YOUR INSTRUCTIONS - Update every line of the items, replacing "moved" with "shifted" and leaving everything else unchanged. Omit the picture lines from your answer.

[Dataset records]

※ ※ ※

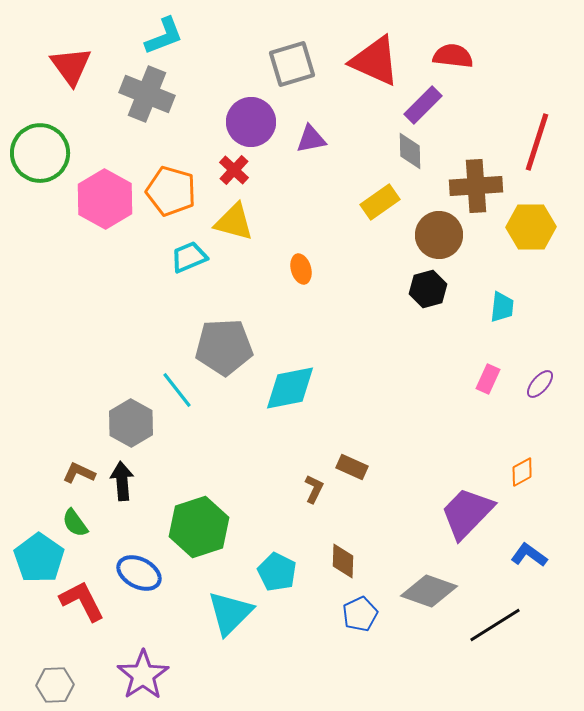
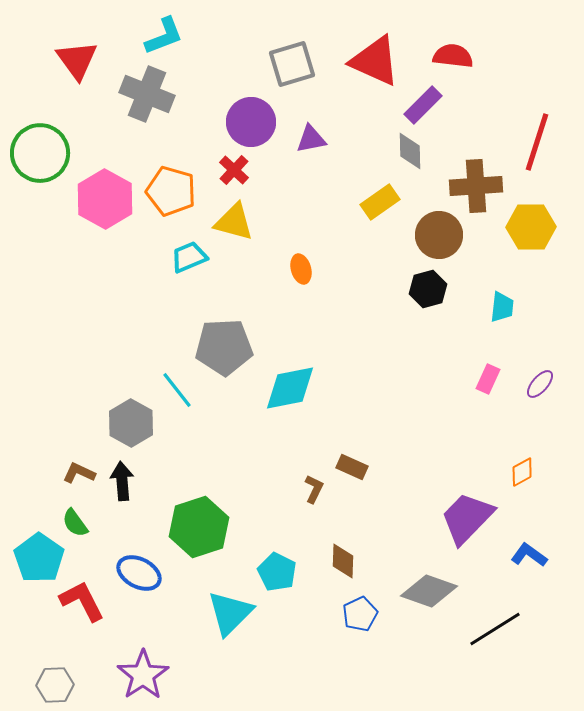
red triangle at (71, 66): moved 6 px right, 6 px up
purple trapezoid at (467, 513): moved 5 px down
black line at (495, 625): moved 4 px down
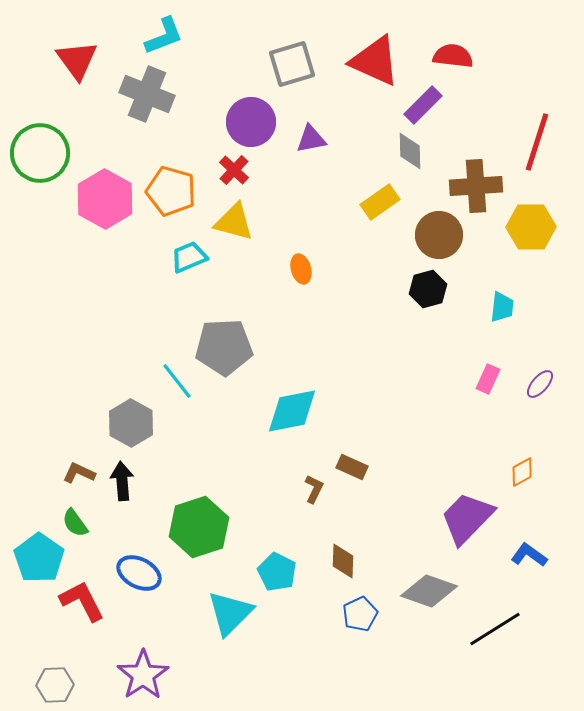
cyan diamond at (290, 388): moved 2 px right, 23 px down
cyan line at (177, 390): moved 9 px up
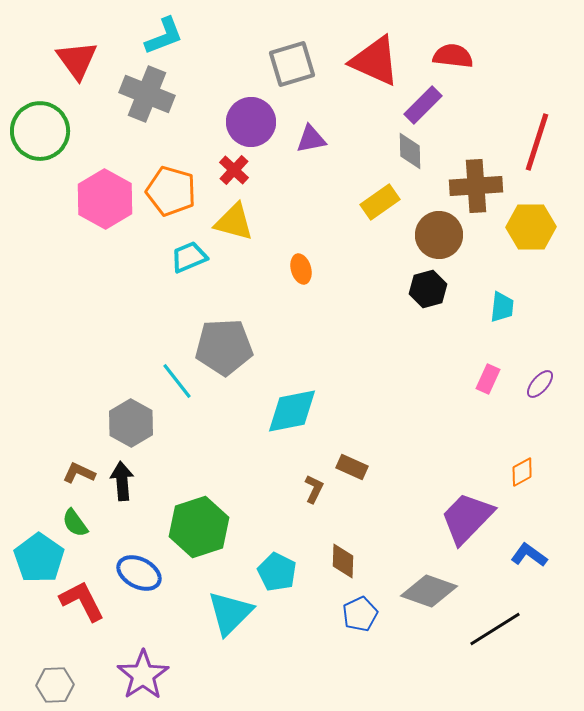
green circle at (40, 153): moved 22 px up
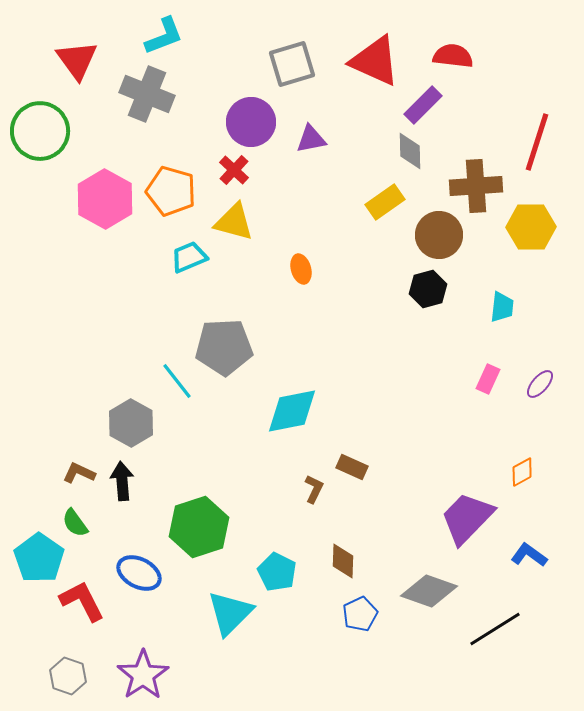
yellow rectangle at (380, 202): moved 5 px right
gray hexagon at (55, 685): moved 13 px right, 9 px up; rotated 21 degrees clockwise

※ ※ ※

WRITTEN RESPONSE -
red triangle at (71, 66): shifted 6 px right, 6 px up
purple trapezoid at (467, 513): shifted 5 px down
black line at (495, 625): shifted 4 px down
cyan diamond at (290, 388): shifted 2 px right, 23 px down
cyan line at (177, 390): shifted 9 px up
green circle at (40, 153): shifted 22 px up
yellow rectangle at (380, 202): shifted 5 px right
gray hexagon at (55, 685): shifted 13 px right, 9 px up; rotated 21 degrees clockwise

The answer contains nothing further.